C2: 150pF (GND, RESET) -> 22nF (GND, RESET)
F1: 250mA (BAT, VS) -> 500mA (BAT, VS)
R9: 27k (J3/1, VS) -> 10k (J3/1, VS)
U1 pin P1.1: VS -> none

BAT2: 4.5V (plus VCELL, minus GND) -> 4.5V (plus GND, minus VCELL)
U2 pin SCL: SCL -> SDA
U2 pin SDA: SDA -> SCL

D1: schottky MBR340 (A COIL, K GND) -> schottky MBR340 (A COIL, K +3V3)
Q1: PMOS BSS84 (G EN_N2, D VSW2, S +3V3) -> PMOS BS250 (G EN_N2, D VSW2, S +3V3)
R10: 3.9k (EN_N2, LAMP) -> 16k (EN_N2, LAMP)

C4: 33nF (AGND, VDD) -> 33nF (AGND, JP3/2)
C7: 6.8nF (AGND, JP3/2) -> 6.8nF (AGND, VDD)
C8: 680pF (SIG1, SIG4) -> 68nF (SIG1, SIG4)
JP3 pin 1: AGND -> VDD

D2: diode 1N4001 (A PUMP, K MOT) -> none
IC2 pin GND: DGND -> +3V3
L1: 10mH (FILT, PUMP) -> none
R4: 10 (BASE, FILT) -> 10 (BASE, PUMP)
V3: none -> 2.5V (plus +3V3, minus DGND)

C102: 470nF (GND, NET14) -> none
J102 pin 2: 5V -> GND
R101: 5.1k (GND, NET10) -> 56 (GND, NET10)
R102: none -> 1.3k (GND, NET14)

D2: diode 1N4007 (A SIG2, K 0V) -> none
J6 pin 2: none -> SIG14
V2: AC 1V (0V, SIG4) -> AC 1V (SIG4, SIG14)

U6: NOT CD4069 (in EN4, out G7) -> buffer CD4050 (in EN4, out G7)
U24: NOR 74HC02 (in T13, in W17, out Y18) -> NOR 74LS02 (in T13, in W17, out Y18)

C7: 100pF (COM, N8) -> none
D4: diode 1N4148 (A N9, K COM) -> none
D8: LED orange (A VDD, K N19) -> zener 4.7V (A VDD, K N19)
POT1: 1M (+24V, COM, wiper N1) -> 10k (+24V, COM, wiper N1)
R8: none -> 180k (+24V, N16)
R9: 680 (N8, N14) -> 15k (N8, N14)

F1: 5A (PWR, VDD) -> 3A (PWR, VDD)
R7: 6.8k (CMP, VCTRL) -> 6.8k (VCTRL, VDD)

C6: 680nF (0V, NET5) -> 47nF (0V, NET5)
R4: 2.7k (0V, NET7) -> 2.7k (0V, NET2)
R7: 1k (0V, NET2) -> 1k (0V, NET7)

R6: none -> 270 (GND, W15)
——————
• _REQUIRED ACTION_
Look through the entries above and find each line where the word "AGND" occurs; copy those lines.

• _SOLUTION TO THIS TASK_
C4: 33nF (AGND, VDD) -> 33nF (AGND, JP3/2)
C7: 6.8nF (AGND, JP3/2) -> 6.8nF (AGND, VDD)
JP3 pin 1: AGND -> VDD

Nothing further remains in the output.